About this exercise. Copy word for word the lines in the records below, starting at the line with "yellow circle at" and ending at the line with "black cross: rotated 16 degrees clockwise". Skip the pictures.

Extracted information.
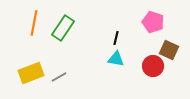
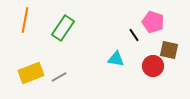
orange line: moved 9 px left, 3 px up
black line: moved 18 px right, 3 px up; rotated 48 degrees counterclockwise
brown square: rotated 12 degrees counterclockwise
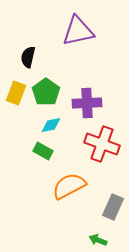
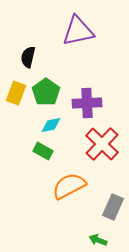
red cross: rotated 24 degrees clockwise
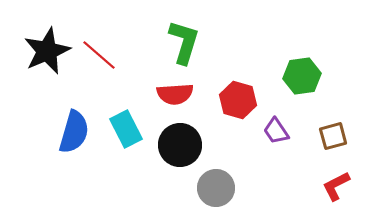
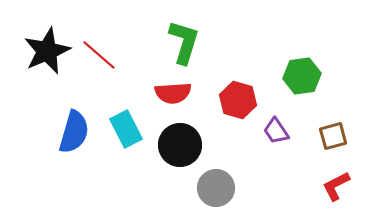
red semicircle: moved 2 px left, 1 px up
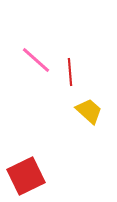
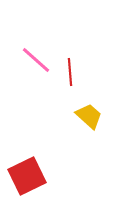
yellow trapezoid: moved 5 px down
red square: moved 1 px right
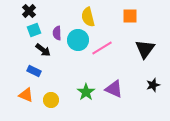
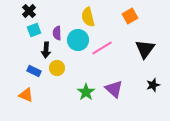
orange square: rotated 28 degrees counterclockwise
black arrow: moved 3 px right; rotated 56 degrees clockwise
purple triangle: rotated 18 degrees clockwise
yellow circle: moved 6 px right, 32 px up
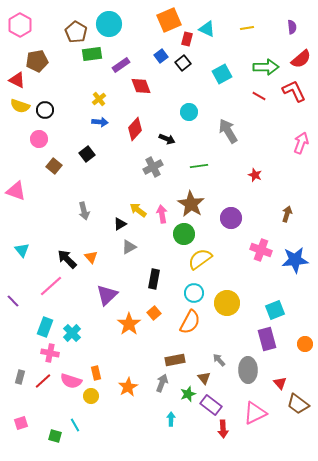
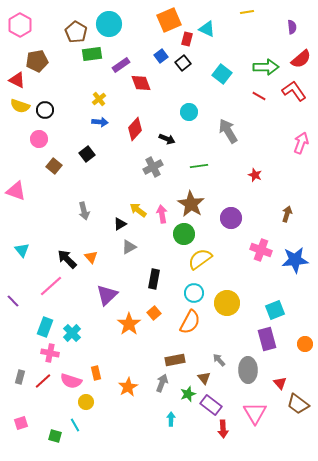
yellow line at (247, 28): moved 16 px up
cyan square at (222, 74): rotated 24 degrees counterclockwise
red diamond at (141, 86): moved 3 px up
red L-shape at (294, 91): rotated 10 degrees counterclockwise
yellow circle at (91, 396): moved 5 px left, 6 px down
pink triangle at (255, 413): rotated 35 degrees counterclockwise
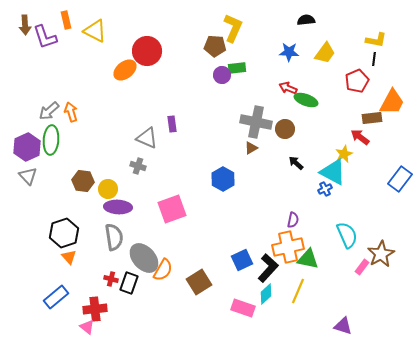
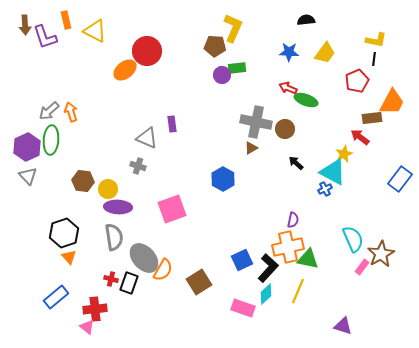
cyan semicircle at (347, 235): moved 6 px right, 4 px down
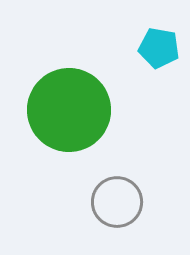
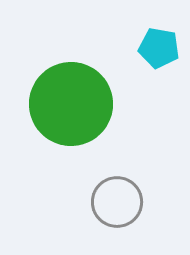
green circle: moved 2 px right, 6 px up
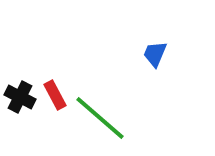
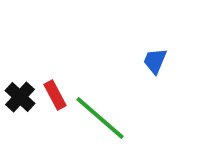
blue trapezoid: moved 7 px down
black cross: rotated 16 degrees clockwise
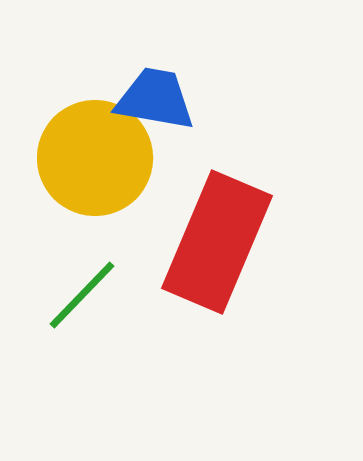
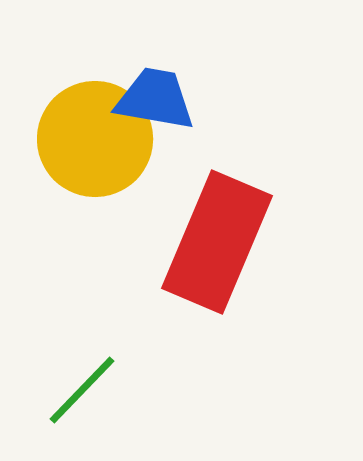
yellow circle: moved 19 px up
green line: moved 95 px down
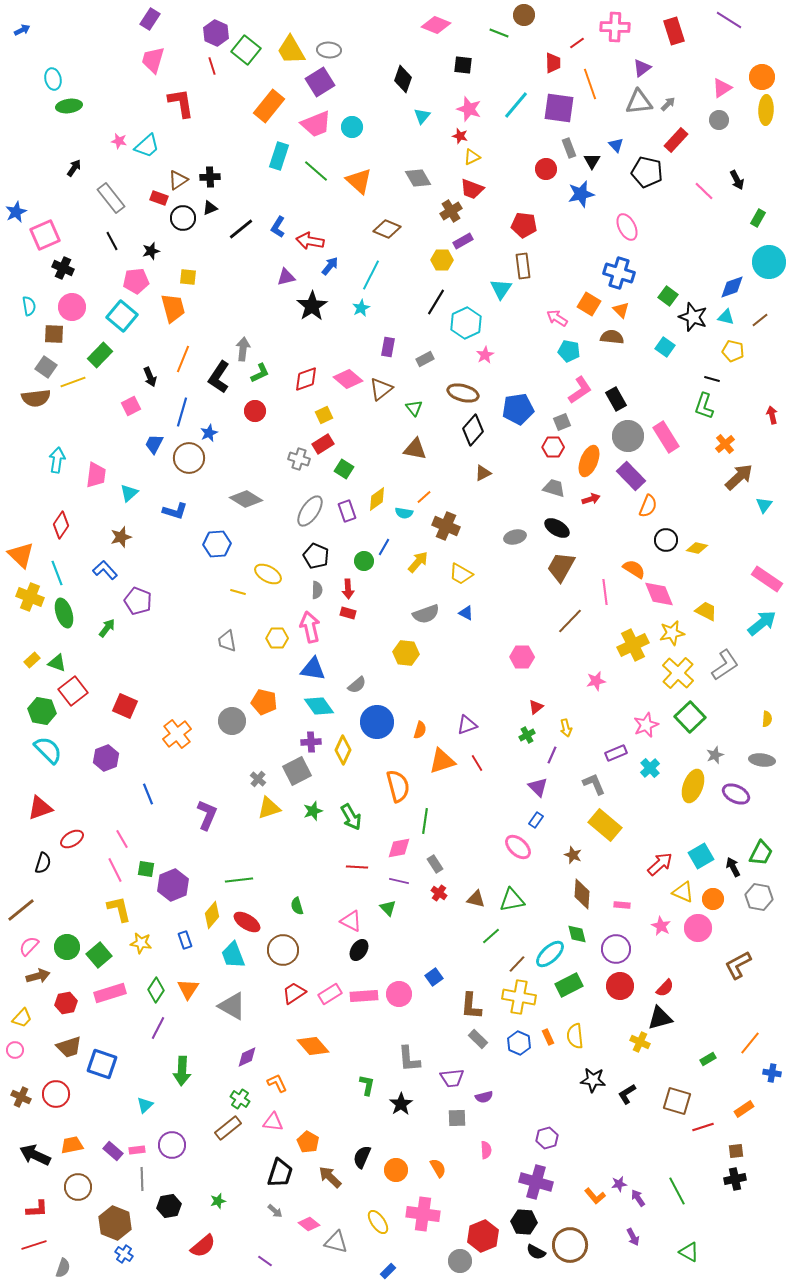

--

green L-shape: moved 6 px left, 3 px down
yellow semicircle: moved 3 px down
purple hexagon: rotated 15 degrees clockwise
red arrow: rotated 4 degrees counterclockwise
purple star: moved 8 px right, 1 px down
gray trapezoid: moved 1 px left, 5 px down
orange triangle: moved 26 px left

---

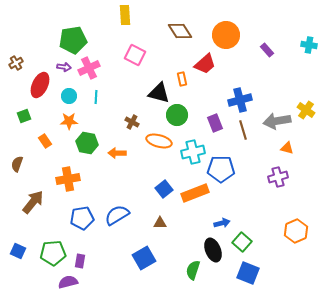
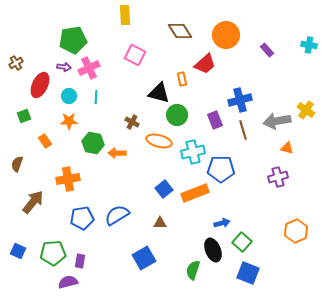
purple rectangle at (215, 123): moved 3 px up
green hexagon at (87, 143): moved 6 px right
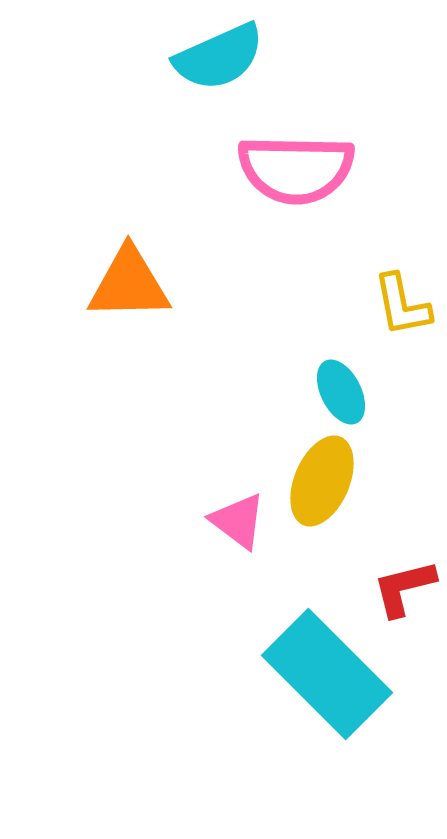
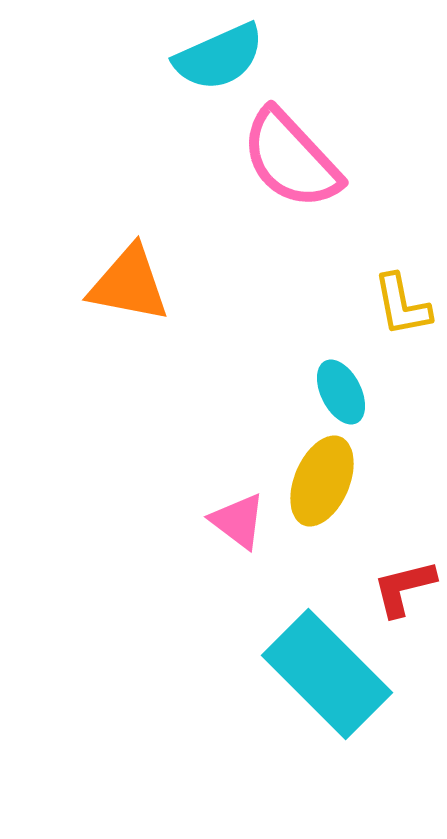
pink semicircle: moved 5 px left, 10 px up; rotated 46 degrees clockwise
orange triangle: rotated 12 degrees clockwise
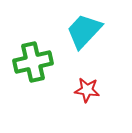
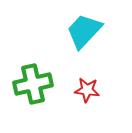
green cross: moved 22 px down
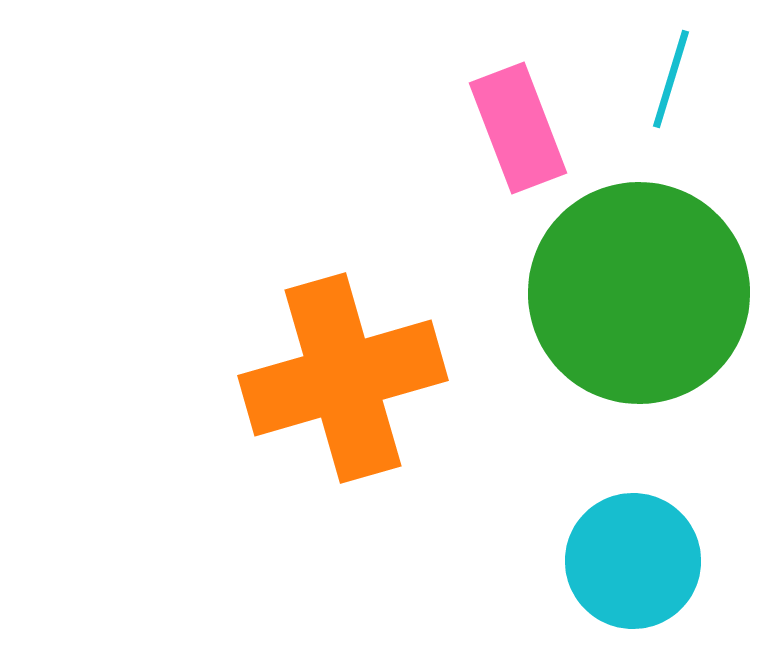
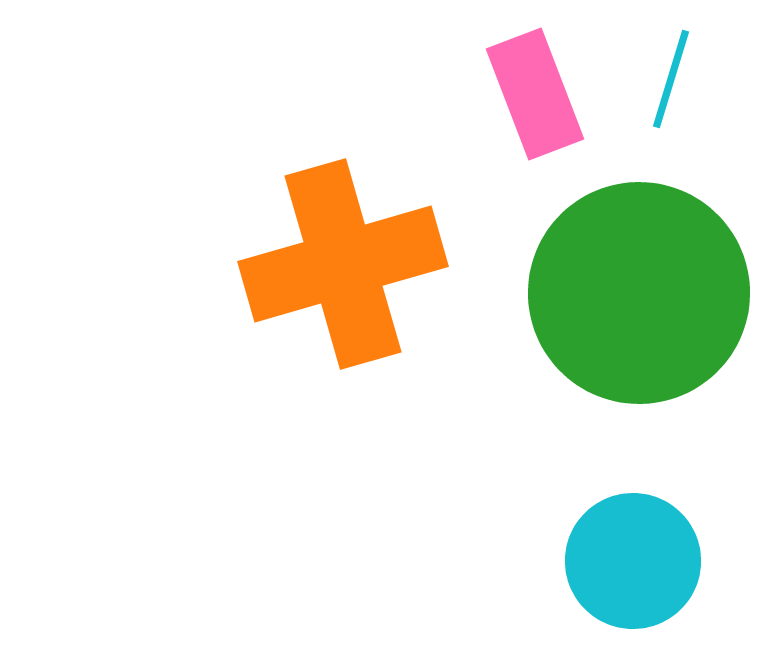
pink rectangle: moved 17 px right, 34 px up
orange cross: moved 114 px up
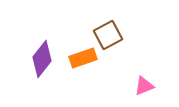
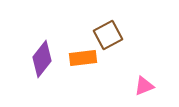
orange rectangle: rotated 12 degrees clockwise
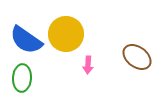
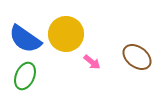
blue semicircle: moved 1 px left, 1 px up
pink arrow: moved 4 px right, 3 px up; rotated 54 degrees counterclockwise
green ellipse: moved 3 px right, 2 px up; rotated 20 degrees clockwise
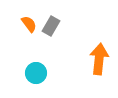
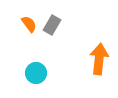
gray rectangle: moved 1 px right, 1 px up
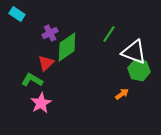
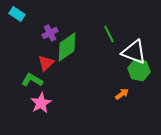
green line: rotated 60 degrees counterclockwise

Task result.
yellow circle at (91, 396): moved 5 px left, 6 px down
pink triangle at (255, 413): rotated 35 degrees counterclockwise
cyan semicircle at (347, 235): moved 6 px right, 4 px down
green circle: moved 2 px right, 6 px up
blue trapezoid: moved 7 px down
black cross: rotated 16 degrees clockwise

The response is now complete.